### [Aim of the task]
Any image in the records is to be skipped; everything else should be reproduced exactly.

### [Data section]
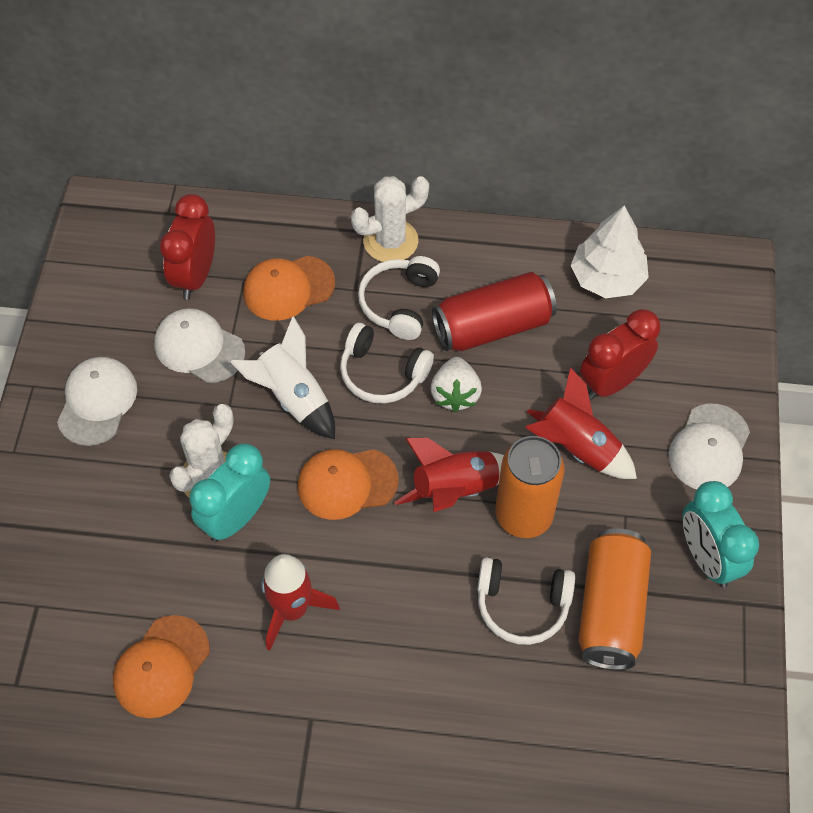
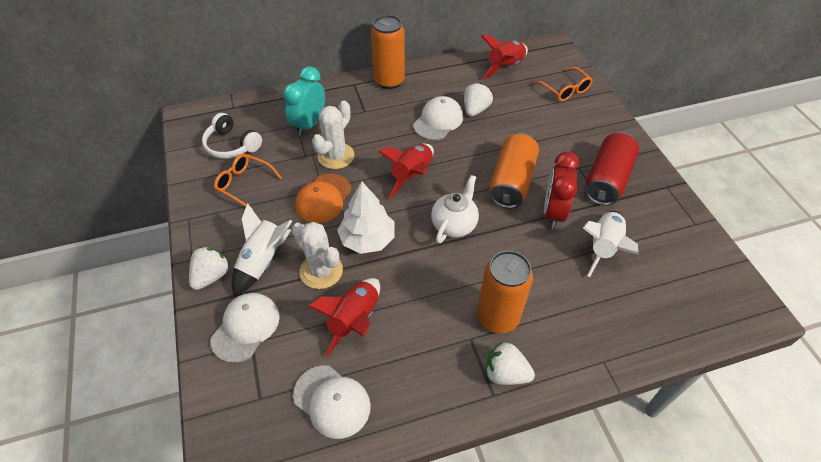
orange can: [495,436,565,538] [578,528,651,670] = 2 -> [371,15,405,89] [477,251,533,334] [490,133,539,208] = 3
orange cap: [113,615,210,718] [243,256,335,321] [298,449,399,520] = 3 -> [295,174,352,223] = 1
orange glasses: none = 0 -> [214,154,282,209] [534,67,593,102] = 2
red clock: [160,194,215,299] [580,309,660,400] = 2 -> [544,151,580,229] = 1
turquoise clock: [189,443,270,542] [682,481,759,588] = 2 -> [283,66,325,136] = 1
white headphones: [340,323,434,403] [358,256,440,340] [477,557,575,645] = 3 -> [202,113,262,159] = 1
white rocket: [230,316,335,439] = 1 -> [232,204,292,296] [583,211,639,277] = 2
white strawberry: [431,357,482,412] = 1 -> [189,247,230,290] [464,83,493,117] [486,342,535,385] = 3
white teapot: none = 0 -> [431,175,479,244] = 1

### [Completed exercise]
orange can: [495,436,565,538] [578,528,651,670] = 2 -> [371,15,405,89] [477,251,533,334] [490,133,539,208] = 3
orange cap: [113,615,210,718] [243,256,335,321] [298,449,399,520] = 3 -> [295,174,352,223] = 1
orange glasses: none = 0 -> [214,154,282,209] [534,67,593,102] = 2
red clock: [160,194,215,299] [580,309,660,400] = 2 -> [544,151,580,229] = 1
turquoise clock: [189,443,270,542] [682,481,759,588] = 2 -> [283,66,325,136] = 1
white headphones: [340,323,434,403] [358,256,440,340] [477,557,575,645] = 3 -> [202,113,262,159] = 1
white rocket: [230,316,335,439] = 1 -> [232,204,292,296] [583,211,639,277] = 2
white strawberry: [431,357,482,412] = 1 -> [189,247,230,290] [464,83,493,117] [486,342,535,385] = 3
white teapot: none = 0 -> [431,175,479,244] = 1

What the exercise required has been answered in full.